> **GIVEN MATERIAL**
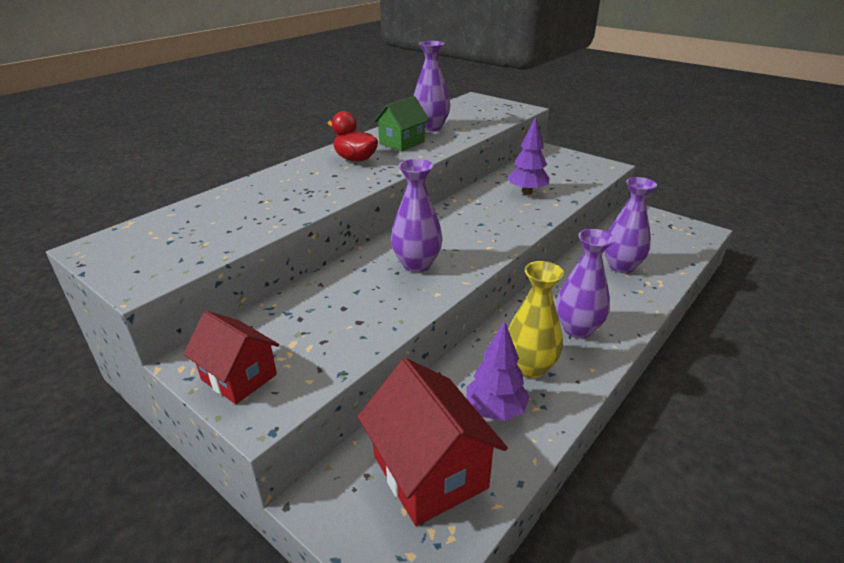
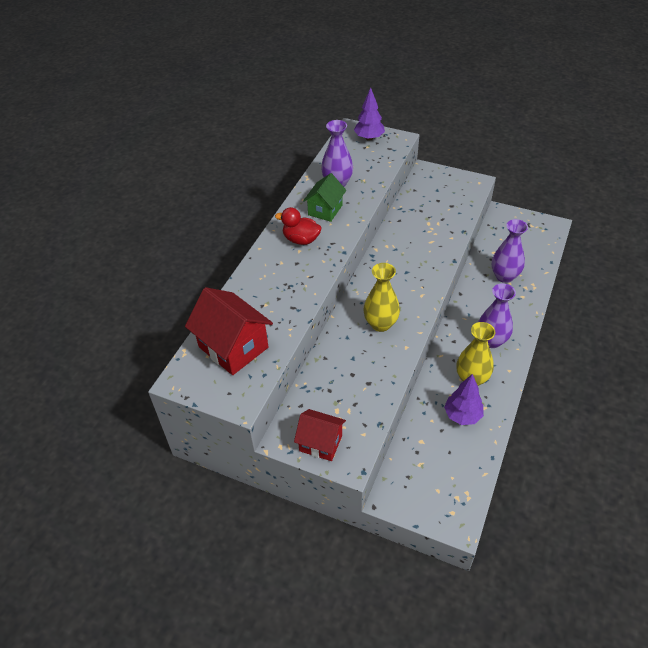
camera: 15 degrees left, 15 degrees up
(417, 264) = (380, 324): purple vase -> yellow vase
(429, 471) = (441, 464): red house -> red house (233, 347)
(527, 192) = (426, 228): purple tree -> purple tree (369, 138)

> **WHAT TO DO**
If the word "purple" is on a line above, return that line.

> **YOUR SOLUTION**
(417, 264) = (380, 324): purple vase -> yellow vase
(527, 192) = (426, 228): purple tree -> purple tree (369, 138)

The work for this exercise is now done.